Stored items from a collection:

((

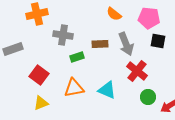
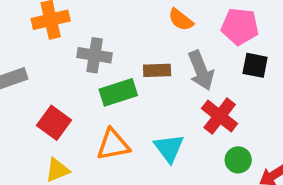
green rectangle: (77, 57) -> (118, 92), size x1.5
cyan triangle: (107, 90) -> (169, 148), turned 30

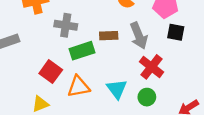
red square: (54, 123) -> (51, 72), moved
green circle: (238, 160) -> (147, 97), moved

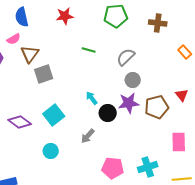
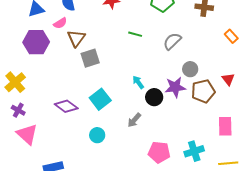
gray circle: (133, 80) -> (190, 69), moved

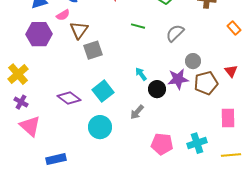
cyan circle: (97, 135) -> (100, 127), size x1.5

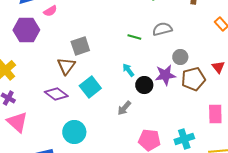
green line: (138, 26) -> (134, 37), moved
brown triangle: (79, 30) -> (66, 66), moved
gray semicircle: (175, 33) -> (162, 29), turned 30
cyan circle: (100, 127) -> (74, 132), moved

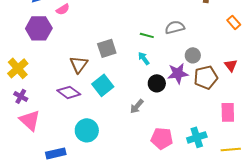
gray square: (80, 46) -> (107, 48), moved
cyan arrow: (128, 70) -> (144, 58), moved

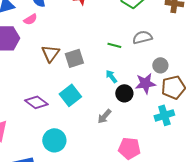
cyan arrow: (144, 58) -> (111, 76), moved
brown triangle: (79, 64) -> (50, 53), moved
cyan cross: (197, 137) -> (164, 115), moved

))
((

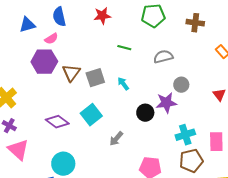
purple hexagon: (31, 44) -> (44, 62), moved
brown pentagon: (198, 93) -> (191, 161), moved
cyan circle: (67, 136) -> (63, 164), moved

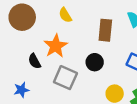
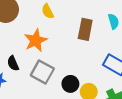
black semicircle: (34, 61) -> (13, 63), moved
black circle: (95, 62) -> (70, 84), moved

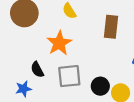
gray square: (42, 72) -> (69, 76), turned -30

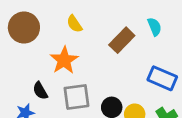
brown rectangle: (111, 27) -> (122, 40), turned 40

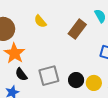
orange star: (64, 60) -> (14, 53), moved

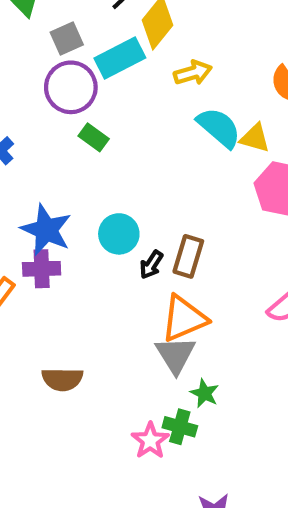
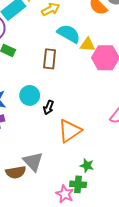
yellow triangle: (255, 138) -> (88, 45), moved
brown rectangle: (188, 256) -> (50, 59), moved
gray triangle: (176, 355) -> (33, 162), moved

))

[Requirement]:
Exact copy, no pictures. Write out the lines in the entries above, starting with the line with "brown rectangle: (111, 27)" and going on through the line with "gray triangle: (176, 355) -> (33, 162), moved", keeping both.

[Finished task]:
brown rectangle: (111, 27) -> (122, 40), turned 40

orange star: (64, 60) -> (14, 53), moved

yellow triangle: (255, 138) -> (88, 45), moved
brown rectangle: (188, 256) -> (50, 59), moved
gray triangle: (176, 355) -> (33, 162), moved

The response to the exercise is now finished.